EXERCISE: In the copy, leave out the pictures and repeat all records exactly.

────────────────────

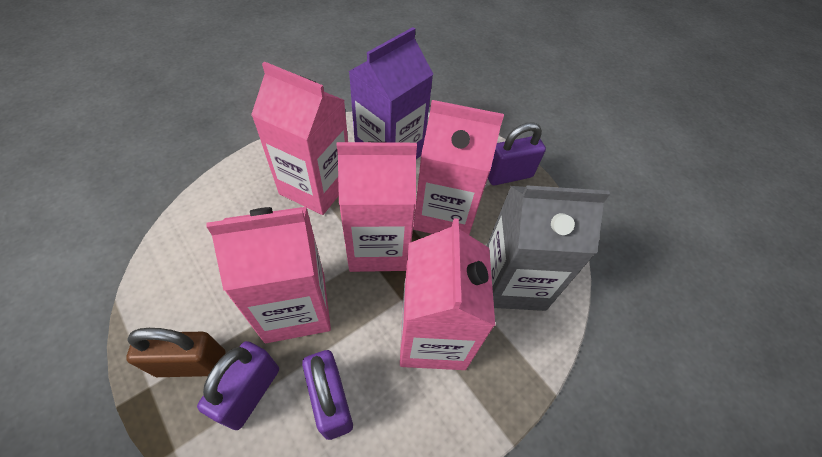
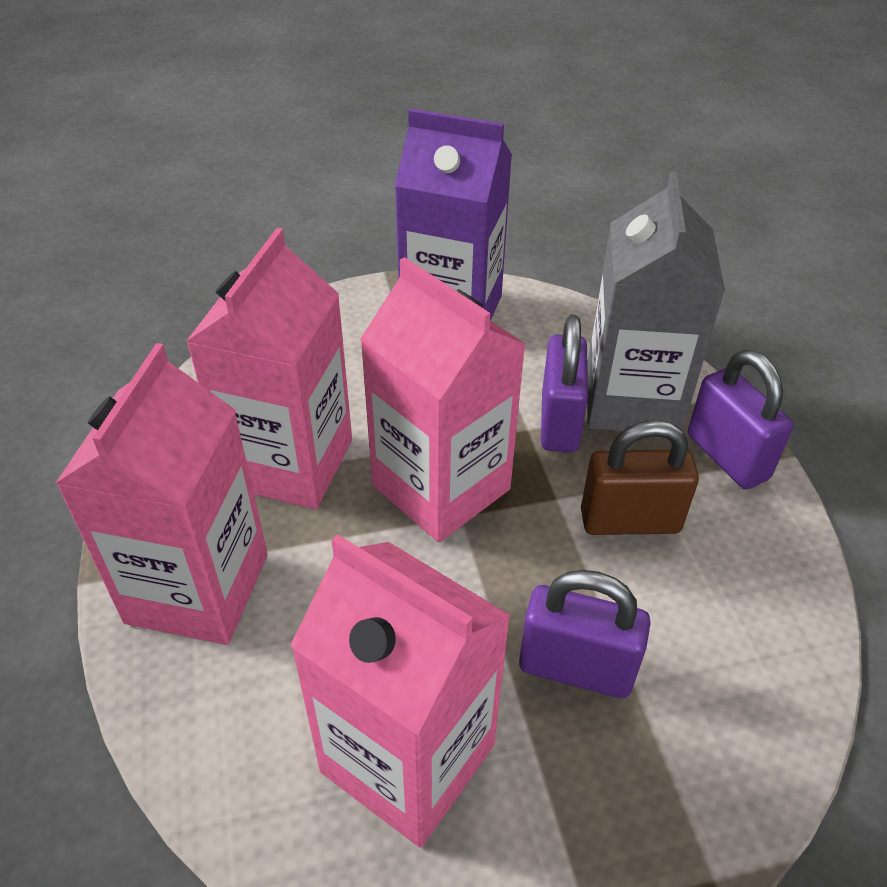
pink carton: 5 -> 4

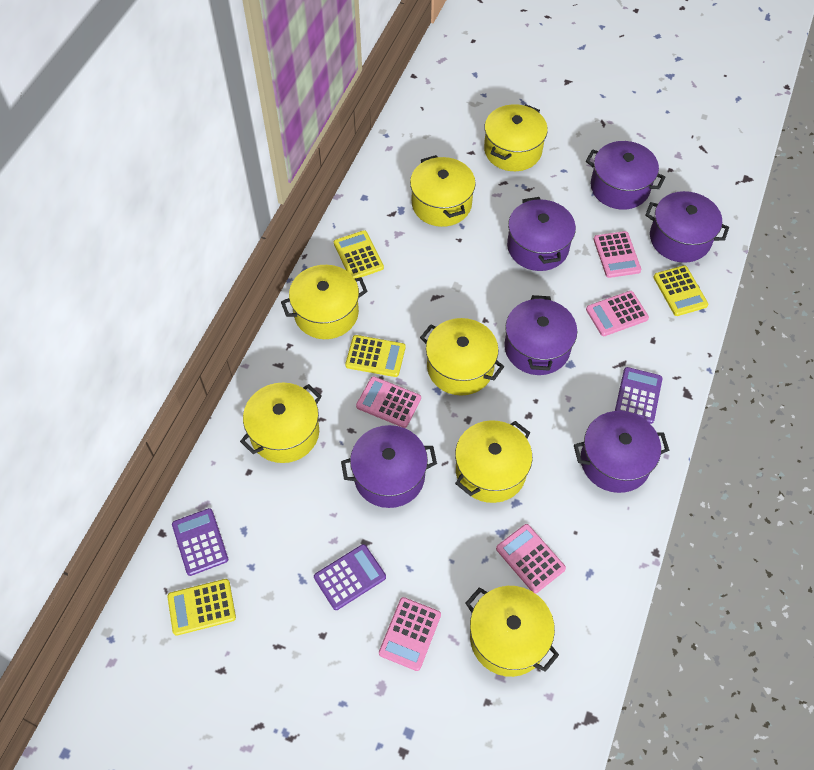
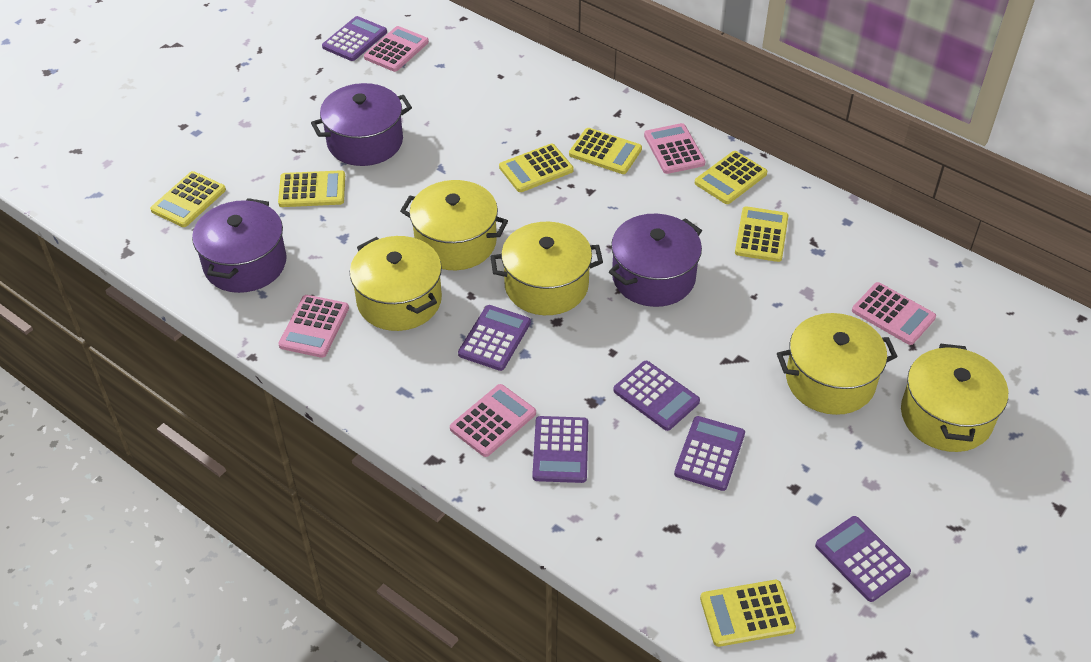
purple calculator: 3 -> 6
purple pot: 6 -> 3
yellow calculator: 4 -> 7
yellow pot: 7 -> 5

────────────────────

FINISHED TASK:
pink carton: 5 -> 4

purple calculator: 3 -> 6
purple pot: 6 -> 3
yellow calculator: 4 -> 7
yellow pot: 7 -> 5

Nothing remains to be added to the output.